• **Data for processing**
[Start of Attachment]
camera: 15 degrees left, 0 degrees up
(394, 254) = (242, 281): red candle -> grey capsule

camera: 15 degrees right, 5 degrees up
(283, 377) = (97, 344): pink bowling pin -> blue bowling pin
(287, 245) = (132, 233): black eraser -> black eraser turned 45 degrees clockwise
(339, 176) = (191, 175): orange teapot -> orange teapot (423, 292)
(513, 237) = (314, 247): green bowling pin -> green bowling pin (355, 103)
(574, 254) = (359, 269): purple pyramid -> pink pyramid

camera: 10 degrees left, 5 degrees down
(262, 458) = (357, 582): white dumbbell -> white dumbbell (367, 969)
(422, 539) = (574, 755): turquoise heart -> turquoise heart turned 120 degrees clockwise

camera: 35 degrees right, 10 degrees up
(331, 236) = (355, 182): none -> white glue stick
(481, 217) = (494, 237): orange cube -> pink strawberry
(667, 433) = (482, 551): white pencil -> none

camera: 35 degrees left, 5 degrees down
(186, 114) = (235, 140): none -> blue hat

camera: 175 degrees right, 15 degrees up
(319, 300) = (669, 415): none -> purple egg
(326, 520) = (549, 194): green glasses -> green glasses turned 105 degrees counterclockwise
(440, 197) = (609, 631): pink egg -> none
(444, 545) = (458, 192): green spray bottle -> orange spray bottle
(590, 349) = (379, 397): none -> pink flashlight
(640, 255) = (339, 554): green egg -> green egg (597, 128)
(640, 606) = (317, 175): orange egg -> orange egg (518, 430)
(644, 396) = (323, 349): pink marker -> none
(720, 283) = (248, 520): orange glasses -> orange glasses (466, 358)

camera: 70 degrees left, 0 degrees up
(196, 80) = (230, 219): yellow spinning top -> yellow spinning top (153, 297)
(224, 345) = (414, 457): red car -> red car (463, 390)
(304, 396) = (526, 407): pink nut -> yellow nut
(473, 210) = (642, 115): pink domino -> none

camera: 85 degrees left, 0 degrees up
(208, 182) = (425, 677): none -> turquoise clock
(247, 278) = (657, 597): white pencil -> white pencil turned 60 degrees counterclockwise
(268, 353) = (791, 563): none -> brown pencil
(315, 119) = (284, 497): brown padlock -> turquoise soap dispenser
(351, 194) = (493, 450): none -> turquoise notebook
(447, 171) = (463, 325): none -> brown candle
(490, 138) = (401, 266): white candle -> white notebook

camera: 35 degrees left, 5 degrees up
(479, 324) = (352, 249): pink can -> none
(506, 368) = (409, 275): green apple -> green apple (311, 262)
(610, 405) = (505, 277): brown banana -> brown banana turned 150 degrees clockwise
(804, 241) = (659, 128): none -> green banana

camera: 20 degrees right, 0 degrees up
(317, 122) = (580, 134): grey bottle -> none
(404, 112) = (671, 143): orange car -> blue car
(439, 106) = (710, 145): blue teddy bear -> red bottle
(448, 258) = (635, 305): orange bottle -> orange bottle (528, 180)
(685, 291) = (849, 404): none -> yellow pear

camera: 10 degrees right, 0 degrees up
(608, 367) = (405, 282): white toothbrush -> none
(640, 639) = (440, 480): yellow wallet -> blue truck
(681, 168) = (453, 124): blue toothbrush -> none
[End of Attachment]
• **Brief**
The listing above should be transcribed in full, exactly as written.

• **Task response**
camera: 15 degrees left, 0 degrees up
(394, 254) = (242, 281): red candle -> grey capsule

camera: 15 degrees right, 5 degrees up
(283, 377) = (97, 344): pink bowling pin -> blue bowling pin
(287, 245) = (132, 233): black eraser -> black eraser turned 45 degrees clockwise
(339, 176) = (191, 175): orange teapot -> orange teapot (423, 292)
(513, 237) = (314, 247): green bowling pin -> green bowling pin (355, 103)
(574, 254) = (359, 269): purple pyramid -> pink pyramid

camera: 10 degrees left, 5 degrees down
(262, 458) = (357, 582): white dumbbell -> white dumbbell (367, 969)
(422, 539) = (574, 755): turquoise heart -> turquoise heart turned 120 degrees clockwise

camera: 35 degrees right, 10 degrees up
(331, 236) = (355, 182): none -> white glue stick
(481, 217) = (494, 237): orange cube -> pink strawberry
(667, 433) = (482, 551): white pencil -> none

camera: 35 degrees left, 5 degrees down
(186, 114) = (235, 140): none -> blue hat

camera: 175 degrees right, 15 degrees up
(319, 300) = (669, 415): none -> purple egg
(326, 520) = (549, 194): green glasses -> green glasses turned 105 degrees counterclockwise
(440, 197) = (609, 631): pink egg -> none
(444, 545) = (458, 192): green spray bottle -> orange spray bottle
(590, 349) = (379, 397): none -> pink flashlight
(640, 255) = (339, 554): green egg -> green egg (597, 128)
(640, 606) = (317, 175): orange egg -> orange egg (518, 430)
(644, 396) = (323, 349): pink marker -> none
(720, 283) = (248, 520): orange glasses -> orange glasses (466, 358)

camera: 70 degrees left, 0 degrees up
(196, 80) = (230, 219): yellow spinning top -> yellow spinning top (153, 297)
(224, 345) = (414, 457): red car -> red car (463, 390)
(304, 396) = (526, 407): pink nut -> yellow nut
(473, 210) = (642, 115): pink domino -> none

camera: 85 degrees left, 0 degrees up
(208, 182) = (425, 677): none -> turquoise clock
(247, 278) = (657, 597): white pencil -> white pencil turned 60 degrees counterclockwise
(268, 353) = (791, 563): none -> brown pencil
(315, 119) = (284, 497): brown padlock -> turquoise soap dispenser
(351, 194) = (493, 450): none -> turquoise notebook
(447, 171) = (463, 325): none -> brown candle
(490, 138) = (401, 266): white candle -> white notebook

camera: 35 degrees left, 5 degrees up
(479, 324) = (352, 249): pink can -> none
(506, 368) = (409, 275): green apple -> green apple (311, 262)
(610, 405) = (505, 277): brown banana -> brown banana turned 150 degrees clockwise
(804, 241) = (659, 128): none -> green banana

camera: 20 degrees right, 0 degrees up
(317, 122) = (580, 134): grey bottle -> none
(404, 112) = (671, 143): orange car -> blue car
(439, 106) = (710, 145): blue teddy bear -> red bottle
(448, 258) = (635, 305): orange bottle -> orange bottle (528, 180)
(685, 291) = (849, 404): none -> yellow pear

camera: 10 degrees right, 0 degrees up
(608, 367) = (405, 282): white toothbrush -> none
(640, 639) = (440, 480): yellow wallet -> blue truck
(681, 168) = (453, 124): blue toothbrush -> none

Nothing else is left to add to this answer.